Stored records:
────────

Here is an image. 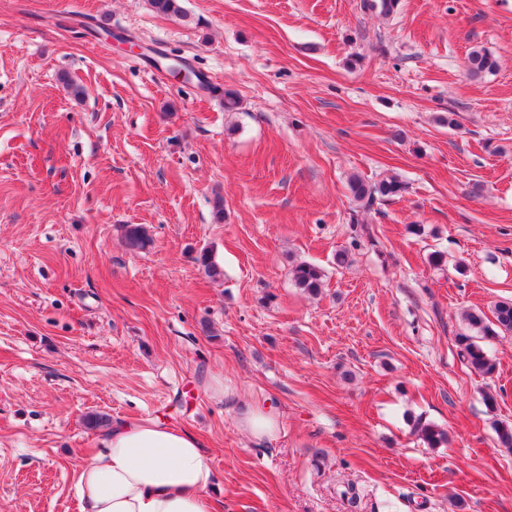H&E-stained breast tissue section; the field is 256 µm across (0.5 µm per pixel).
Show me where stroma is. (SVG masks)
Returning <instances> with one entry per match:
<instances>
[{
  "label": "stroma",
  "mask_w": 512,
  "mask_h": 512,
  "mask_svg": "<svg viewBox=\"0 0 512 512\" xmlns=\"http://www.w3.org/2000/svg\"><path fill=\"white\" fill-rule=\"evenodd\" d=\"M181 5L0 0V512H80L95 412L193 433L217 512H512V333L490 377L458 345L464 312L512 299V0ZM476 48L495 72L470 75ZM353 174L407 189L363 211ZM249 408L275 439L239 429ZM121 235L124 245L132 251H147L153 243L147 229L141 224L122 225ZM297 288L310 295H318L325 284V273L316 265L299 262L290 269ZM239 426L251 438L263 440L276 435L280 422L278 417L271 412L248 409L241 413ZM414 430L431 447H437L448 441V434L437 425L422 418L413 420Z\"/></svg>",
  "instance_id": "35a3bbf8"
}]
</instances>
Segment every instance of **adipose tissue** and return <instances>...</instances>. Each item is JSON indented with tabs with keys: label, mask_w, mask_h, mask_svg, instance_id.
I'll list each match as a JSON object with an SVG mask.
<instances>
[{
	"label": "adipose tissue",
	"mask_w": 512,
	"mask_h": 512,
	"mask_svg": "<svg viewBox=\"0 0 512 512\" xmlns=\"http://www.w3.org/2000/svg\"><path fill=\"white\" fill-rule=\"evenodd\" d=\"M76 482L81 512H216L212 468L193 434L155 421H116Z\"/></svg>",
	"instance_id": "ef3b65f1"
}]
</instances>
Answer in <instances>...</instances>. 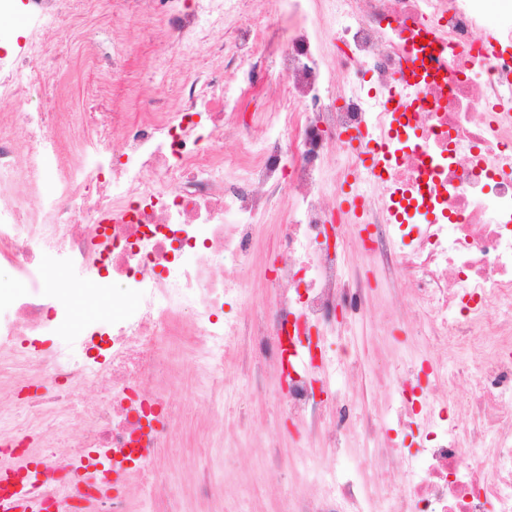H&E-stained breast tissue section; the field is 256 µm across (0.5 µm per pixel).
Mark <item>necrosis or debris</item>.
<instances>
[{"mask_svg": "<svg viewBox=\"0 0 512 512\" xmlns=\"http://www.w3.org/2000/svg\"><path fill=\"white\" fill-rule=\"evenodd\" d=\"M306 2L272 0L244 29L245 0H0V16L29 21L26 34L0 38V259L26 283L0 295V468L23 474L39 463L49 512H176L158 453H183L158 425L179 416L175 332L192 352L201 403L223 392L225 364L269 362L287 374L282 411L323 438L308 454L324 457L331 477L290 512H512V0H498L495 38L484 26L488 0H318L319 38ZM91 9L160 15L180 51L210 46L211 70L145 94L138 111L88 115L96 156L87 167L67 151V112L13 104L30 86L64 99L46 66L73 67L65 31ZM281 24L288 35L270 66L288 76L273 91L285 119L258 139L249 125L225 126L224 114L270 66L254 52L241 69L232 64ZM430 31L436 76L411 89L413 111H385ZM228 137L241 146L230 164ZM331 149L340 178L355 179L363 208L354 220L372 226L371 252L390 279L415 285L406 315L427 326L429 345L455 354L448 366L423 353L411 368L394 366L380 413L317 401L298 365L304 349L328 361L305 333L353 319L370 293L322 249L329 225L354 221L321 203ZM21 152L29 170L19 181ZM50 168L58 191L44 199L35 187ZM283 189L281 294L247 331L224 306L247 292L253 222ZM416 213L428 223H411ZM49 253L75 285L110 289L121 314L85 323L77 347L46 352L41 337L71 324L63 297L39 280ZM50 416L78 428L72 447L58 446ZM380 423L392 437L379 455L344 447ZM371 464L400 476L369 487L357 474ZM116 473L143 489V502L99 495Z\"/></svg>", "mask_w": 512, "mask_h": 512, "instance_id": "necrosis-or-debris-1", "label": "necrosis or debris"}]
</instances>
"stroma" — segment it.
I'll return each mask as SVG.
<instances>
[{"instance_id":"35a3bbf8","label":"stroma","mask_w":512,"mask_h":512,"mask_svg":"<svg viewBox=\"0 0 512 512\" xmlns=\"http://www.w3.org/2000/svg\"><path fill=\"white\" fill-rule=\"evenodd\" d=\"M160 19L156 16L129 18L114 15L104 19L90 15L87 29L94 32L104 52H111V29L128 30L135 45L119 77L115 111L130 112L135 108L140 90L145 86L165 90L174 69L192 75L199 71L202 53L177 57L175 50L158 35ZM279 116L272 110L270 91L260 84L243 92L237 109L227 113L226 123L253 125L256 136L275 130ZM289 198H281L274 210L254 227V237L247 264L251 288L235 312L238 318L250 320L260 307L275 299L268 283L281 259L278 249L280 220L285 215ZM40 279L47 291L67 293L76 317L102 318L111 315L112 303L107 297L91 298L88 293L69 291V270L46 255L41 264ZM408 299L409 290L372 293L364 317L349 325H336L321 334L328 353L358 355L363 368L358 372L337 374L331 379L332 390H339L365 407L384 405L385 386L379 378L389 364L396 362L397 352L388 338L394 325L388 320L393 298ZM282 390L278 374L263 378L262 394H254L244 372L229 368L224 372L223 402L218 407L219 425L207 423L206 410L180 420L171 433L174 444L184 447L182 458L169 463L168 500L172 507H188L198 512L192 485L195 474L208 472L214 484H223L232 476L234 493L226 503L228 512H288L292 501L316 488L315 465L304 455L301 434L279 414L275 399ZM276 444L285 460L284 466L269 470L266 459L268 444Z\"/></svg>"}]
</instances>
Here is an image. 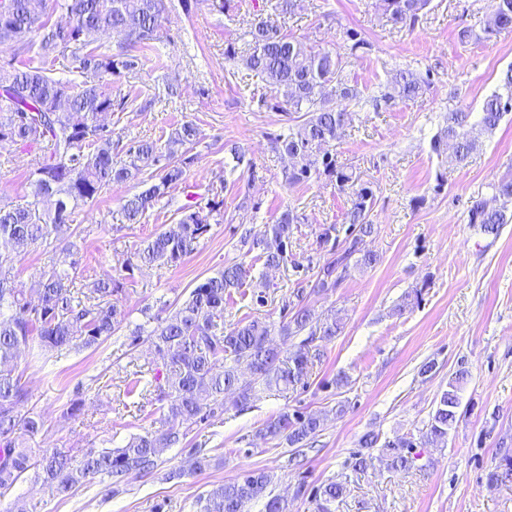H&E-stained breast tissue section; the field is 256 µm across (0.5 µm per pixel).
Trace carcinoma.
Returning <instances> with one entry per match:
<instances>
[{"mask_svg": "<svg viewBox=\"0 0 512 512\" xmlns=\"http://www.w3.org/2000/svg\"><path fill=\"white\" fill-rule=\"evenodd\" d=\"M42 0H0V147L7 144L25 151H40L28 181L33 201L26 206L0 200V489L8 490L26 474L67 493L83 480L99 479L104 496H112V485L132 472L148 474L156 458L187 437L193 426L224 409V394H236L244 405L256 386L285 393L307 385L314 362L321 360L327 342L342 332L338 314H318L304 303V289L291 292L293 305L280 324L259 319H241L229 329L224 324V299L251 278L252 266L234 261L198 283L188 298L150 331L140 325L132 331V343L150 342L155 352L167 358L164 383H156V400L163 403L160 427L135 435L121 447H104L84 454L81 468H72L71 459L58 452L33 454L21 446V435L38 433L39 420L21 410L28 400L22 376L13 362L19 350L38 340L41 351L58 353L72 345L91 348L112 338L126 316L116 296L119 281L95 279L76 296L72 292L79 277L77 263L68 267L52 264L42 273L39 305L31 311L23 291L14 287L13 265L18 256L40 242L48 244L54 230L67 223L79 207L92 204L115 182H134L144 189L123 204L126 219L138 224L169 192L184 180L186 169L195 162L201 130L193 122L176 127L165 144L131 139L124 157L114 158L112 134L97 132L99 116L125 112L137 106L140 94L112 95V77L135 68V57L127 51L102 52L97 38L119 32L127 46L148 48L158 40L157 19L167 8L166 0H54V10L72 21L65 42L59 28L41 13ZM431 0H376L375 6L394 26L418 20ZM486 37L512 28V0H491ZM248 49L228 44L224 56L240 60L245 68L265 79L273 89L258 99L261 109L283 112L291 125L288 134L274 138V148L293 160L284 173L285 185L325 176L339 192L349 196L346 213V247L336 251L331 243L336 226L319 235L320 244L330 246L329 257L313 273V288L328 292L349 276L351 266L370 267L378 256L364 247V238L374 232L369 212L374 202L372 188L356 181L353 173L337 164L332 147L351 120L349 107L379 108L396 100L422 96L431 84L430 72L398 69L376 90L363 88L345 74L350 58L372 50V44L356 30L345 32L343 51L307 50L284 34L271 18H260L248 32ZM69 50L79 80L53 76L54 52ZM512 113V66L502 75L498 90L487 96L481 110L448 113L447 125L432 140L440 151L443 140L452 143V161L465 163L492 134L503 118ZM159 171V180L150 185L142 180L149 169ZM500 207L475 202L468 211L469 223L495 233L502 224L512 223L505 203H512V175L492 184ZM219 194L210 198L197 194L180 209L174 231L157 234L143 243L133 258L126 260L128 271L140 265L175 266L191 254L210 232L212 224L224 218V201ZM46 209L39 210V205ZM304 217L285 208L249 250H259L267 267L302 264L288 245ZM278 334L289 343L282 350L273 345ZM252 374L241 382L239 371ZM464 373L448 382L427 424L426 437L442 442L457 422L461 402L459 390ZM320 430V419L298 410L285 411L259 432L263 439L282 437L289 446L302 448ZM362 448H382L395 468L409 467L414 457L407 449L416 447L410 439L379 442L373 434L359 441ZM271 477L262 470L248 469L226 484H219L198 499L199 512H244L250 502L262 503V512H286L277 496L267 493ZM344 494V486L331 481L316 492L317 512H333L332 506Z\"/></svg>", "mask_w": 512, "mask_h": 512, "instance_id": "1", "label": "carcinoma"}]
</instances>
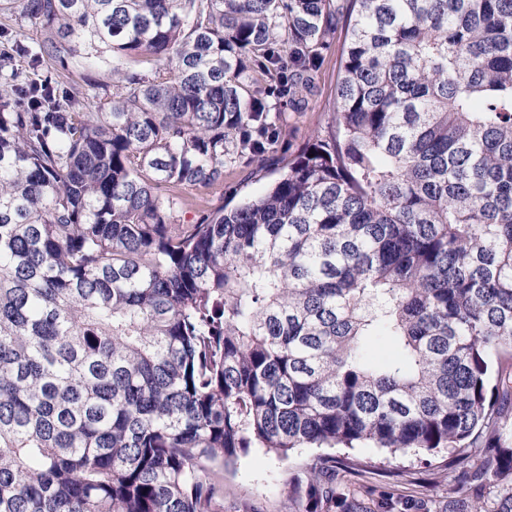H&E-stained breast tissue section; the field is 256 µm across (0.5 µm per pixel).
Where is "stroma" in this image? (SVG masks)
<instances>
[{"label": "stroma", "instance_id": "1", "mask_svg": "<svg viewBox=\"0 0 512 512\" xmlns=\"http://www.w3.org/2000/svg\"><path fill=\"white\" fill-rule=\"evenodd\" d=\"M42 40L40 29L20 15L0 17L1 56L14 55L20 44L38 49ZM340 47L341 42L336 39L324 51L316 87L302 108L284 106L282 120L286 131L270 154L266 171L256 172L254 165L243 159L226 167L225 204L233 206L245 197L263 192L289 154L312 136L327 134L334 119ZM316 454V449L300 448L284 461L264 449L253 448L239 460L236 468H215V479L224 481L230 490L224 500V512H241L248 501L256 505L258 512H288V473L303 469ZM340 480L355 488L364 501L393 498L397 512H447L448 509V480L421 455L400 454L384 460L378 469L344 474Z\"/></svg>", "mask_w": 512, "mask_h": 512}]
</instances>
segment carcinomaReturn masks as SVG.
<instances>
[{"mask_svg": "<svg viewBox=\"0 0 512 512\" xmlns=\"http://www.w3.org/2000/svg\"><path fill=\"white\" fill-rule=\"evenodd\" d=\"M0 512H224L251 448L445 453L448 512H512V0H0ZM343 33L336 129L267 166ZM383 339L399 358L376 362ZM365 464L288 473V512H366ZM43 40L42 32L38 27L24 19L19 13H14L9 19L0 17V55L1 60L6 56H16L17 45L24 44L33 51H38ZM21 64L30 79L43 80L46 75H52L53 78H56L58 82L53 84V86L60 94L67 91L68 93L79 92V96H86V94L94 95V91L90 90V88L80 80V73L83 69L77 59L69 61L67 71L62 70L59 65L51 66L47 60L43 62L40 60L34 66H31L29 58H25L24 62ZM56 74L60 75V77H57Z\"/></svg>", "mask_w": 512, "mask_h": 512, "instance_id": "obj_1", "label": "carcinoma"}]
</instances>
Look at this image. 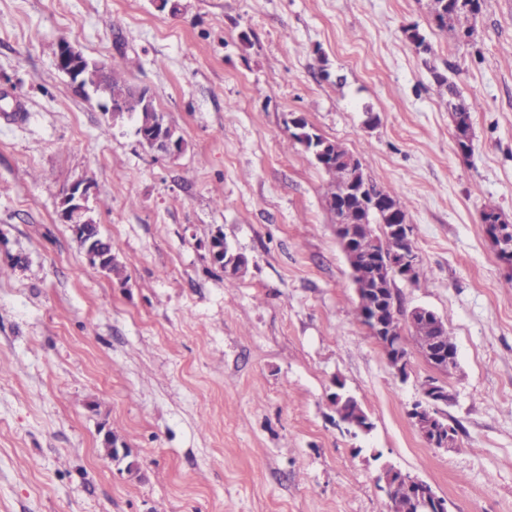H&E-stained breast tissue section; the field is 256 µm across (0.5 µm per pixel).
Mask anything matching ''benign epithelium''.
Returning <instances> with one entry per match:
<instances>
[{
	"label": "benign epithelium",
	"mask_w": 512,
	"mask_h": 512,
	"mask_svg": "<svg viewBox=\"0 0 512 512\" xmlns=\"http://www.w3.org/2000/svg\"><path fill=\"white\" fill-rule=\"evenodd\" d=\"M86 58L72 44L65 42L57 47L55 63L59 71L67 75L77 87L78 77ZM142 138L158 152L176 156L183 151V142L174 136L171 127L166 126ZM349 172H338L342 187L358 194L364 203V214L357 224H336V237L353 272L352 282L358 303L367 307L364 327L377 345L383 350L394 374L404 380L410 367V352L404 350L403 339L411 330L426 324L433 335L416 353L434 372L421 385L420 397L412 403L408 418L413 427L421 431L426 444L434 449L448 451L457 446V438L448 425L440 406L452 400L448 383L443 377L457 367L458 349L454 344H444L447 321L434 310L416 306L408 312L397 313L396 289L392 288L394 277L405 280L417 271V257L411 243L407 216L396 215L389 207L382 206L383 197L371 191L367 174L356 168V161L345 159ZM94 194L93 184L87 180L73 183L62 195L58 218L61 223L75 226L94 223L89 207L90 196ZM508 220L500 216L487 221V236L497 252L506 249L507 234L512 228ZM363 233L376 236L382 247L379 254L364 258L356 248V241ZM403 486L406 497L414 507V512H447L446 499L440 496L430 483L403 471L391 464L381 468L378 476V489L383 493L388 510L393 512L394 487Z\"/></svg>",
	"instance_id": "7a95c632"
}]
</instances>
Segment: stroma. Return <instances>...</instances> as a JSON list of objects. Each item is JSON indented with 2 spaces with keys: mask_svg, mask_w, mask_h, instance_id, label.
I'll return each mask as SVG.
<instances>
[{
  "mask_svg": "<svg viewBox=\"0 0 512 512\" xmlns=\"http://www.w3.org/2000/svg\"><path fill=\"white\" fill-rule=\"evenodd\" d=\"M174 2L0 0V512H385L386 463L448 512H512V263L481 222L512 221V0L466 39L429 0ZM63 41L126 54L184 152L77 94ZM439 74L479 103L469 156ZM300 115L408 201L419 281L394 286L455 339L451 451L407 416L429 367L411 355L399 381L353 316L327 176L287 143ZM81 179L126 282L58 219ZM219 230L248 260L234 282L207 251ZM340 382L369 434L337 426ZM109 430L138 472L105 454Z\"/></svg>",
  "mask_w": 512,
  "mask_h": 512,
  "instance_id": "obj_1",
  "label": "stroma"
}]
</instances>
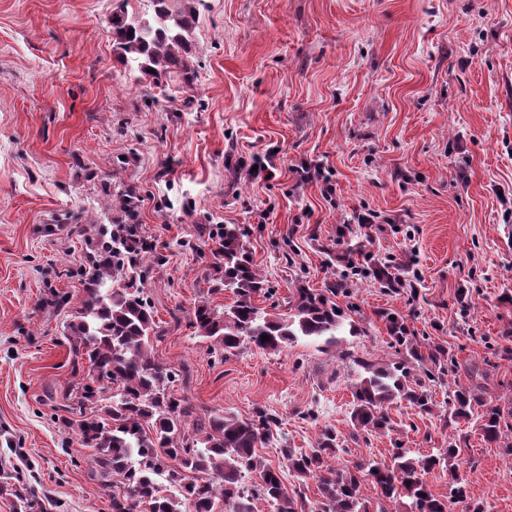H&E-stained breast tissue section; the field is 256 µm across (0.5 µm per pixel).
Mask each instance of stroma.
Instances as JSON below:
<instances>
[{
  "label": "stroma",
  "mask_w": 512,
  "mask_h": 512,
  "mask_svg": "<svg viewBox=\"0 0 512 512\" xmlns=\"http://www.w3.org/2000/svg\"><path fill=\"white\" fill-rule=\"evenodd\" d=\"M196 81L153 87L115 57L112 0H0V512L32 488L43 512H108L109 489L58 420L76 384L52 291L80 300L65 267L84 261L79 228L124 220L103 183L138 201L158 263L145 288L160 360L197 412L277 419L259 455L312 448L331 428L338 465L456 444L468 506L512 512V455L481 419L453 421L448 389L477 385L512 405V0H204ZM271 176L251 178L255 162ZM318 164L328 180L300 181ZM368 218V228L357 225ZM238 225L284 313L297 288L339 286L362 333L227 356L194 335L212 290L219 226ZM392 265L405 282L374 277ZM405 318L422 350L453 358L430 383L432 413L391 408L392 429L353 440L357 360L394 358L383 319Z\"/></svg>",
  "instance_id": "stroma-1"
}]
</instances>
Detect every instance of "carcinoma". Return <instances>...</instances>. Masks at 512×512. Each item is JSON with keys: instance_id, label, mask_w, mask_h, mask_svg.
<instances>
[{"instance_id": "carcinoma-1", "label": "carcinoma", "mask_w": 512, "mask_h": 512, "mask_svg": "<svg viewBox=\"0 0 512 512\" xmlns=\"http://www.w3.org/2000/svg\"><path fill=\"white\" fill-rule=\"evenodd\" d=\"M204 0H147V10L129 11V0H117L109 19L116 60L163 85L172 75L193 87L195 66L191 34ZM89 251L80 268L83 298L72 304L58 293L55 305L67 310L64 329L70 343L77 386L63 397L71 404L62 417L81 445L91 449L92 473L117 477L121 490L110 495L111 512H254L260 498L275 512H448V502L466 498V479L454 470L459 449L436 455H414L404 443H393L390 463L360 462L338 467L336 433L323 431L308 452L280 449L288 471L300 481L316 480L318 498L307 500L302 487L286 488L282 470L257 453L276 419L263 410L249 418L228 413L201 415L173 392L177 370L151 353L161 336L145 291L151 270L150 246L135 224L93 223L80 230ZM209 281L234 294L220 311L207 301L194 306L191 327L213 347L232 354L243 347L275 352L305 336L327 346L339 342L344 311L328 293L299 288L289 311L267 313L254 296L267 291L265 279L234 224L214 250ZM397 359L385 363L355 360L363 374L352 387L351 422L365 432L390 431L388 409L402 401L420 412H431L433 401L425 381L442 368L445 350L423 353L404 321L386 315ZM269 340H262V336ZM455 420H467L474 407H484L483 438L512 453V442L501 444L511 429L512 407L486 406L476 388L456 384L448 389ZM442 462L453 470L449 496L435 494L424 475ZM379 503L371 510L364 489ZM396 507L388 509L385 503Z\"/></svg>"}]
</instances>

────────

Scan the entries above for the word "adipose" and collect each line holding it.

- _Answer in full_:
Segment every instance of **adipose tissue** and return <instances>...</instances>. Each item is JSON indented with tabs with keys: label, mask_w, mask_h, mask_svg, instance_id.
	"label": "adipose tissue",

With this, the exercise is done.